Your instructions: From the records below, give the number of lines that include the word "green". Add no other words.
╭─ Supplied entries
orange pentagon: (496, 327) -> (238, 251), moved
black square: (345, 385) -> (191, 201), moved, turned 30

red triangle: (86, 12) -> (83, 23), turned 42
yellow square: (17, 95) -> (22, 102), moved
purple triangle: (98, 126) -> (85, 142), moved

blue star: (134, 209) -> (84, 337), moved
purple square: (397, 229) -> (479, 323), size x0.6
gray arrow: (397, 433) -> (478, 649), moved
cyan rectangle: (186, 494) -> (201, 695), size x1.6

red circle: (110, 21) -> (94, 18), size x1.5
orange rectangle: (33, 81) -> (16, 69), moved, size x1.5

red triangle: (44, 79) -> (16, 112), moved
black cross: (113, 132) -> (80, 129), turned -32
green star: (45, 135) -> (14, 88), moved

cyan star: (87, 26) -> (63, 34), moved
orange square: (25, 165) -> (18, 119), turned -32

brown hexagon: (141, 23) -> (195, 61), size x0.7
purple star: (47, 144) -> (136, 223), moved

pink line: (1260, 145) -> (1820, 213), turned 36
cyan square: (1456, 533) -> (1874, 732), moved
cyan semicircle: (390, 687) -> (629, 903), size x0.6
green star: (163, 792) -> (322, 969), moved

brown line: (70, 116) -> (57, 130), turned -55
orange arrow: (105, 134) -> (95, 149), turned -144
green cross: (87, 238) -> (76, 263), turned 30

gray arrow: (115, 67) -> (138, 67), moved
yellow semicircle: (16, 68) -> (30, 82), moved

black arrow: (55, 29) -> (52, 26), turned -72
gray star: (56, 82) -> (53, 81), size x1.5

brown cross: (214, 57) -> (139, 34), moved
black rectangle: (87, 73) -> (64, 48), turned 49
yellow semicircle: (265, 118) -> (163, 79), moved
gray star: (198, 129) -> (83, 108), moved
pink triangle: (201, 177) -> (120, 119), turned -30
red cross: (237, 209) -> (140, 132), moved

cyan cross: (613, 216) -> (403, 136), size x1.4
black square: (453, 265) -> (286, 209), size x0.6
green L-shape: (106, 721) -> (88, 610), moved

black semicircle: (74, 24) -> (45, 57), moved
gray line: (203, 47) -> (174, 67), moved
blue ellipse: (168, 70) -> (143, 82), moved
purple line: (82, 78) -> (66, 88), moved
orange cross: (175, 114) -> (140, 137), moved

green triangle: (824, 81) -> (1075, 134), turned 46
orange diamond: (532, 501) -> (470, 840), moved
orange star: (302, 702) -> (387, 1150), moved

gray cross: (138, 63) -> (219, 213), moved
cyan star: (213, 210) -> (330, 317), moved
╰─
The completed task: 5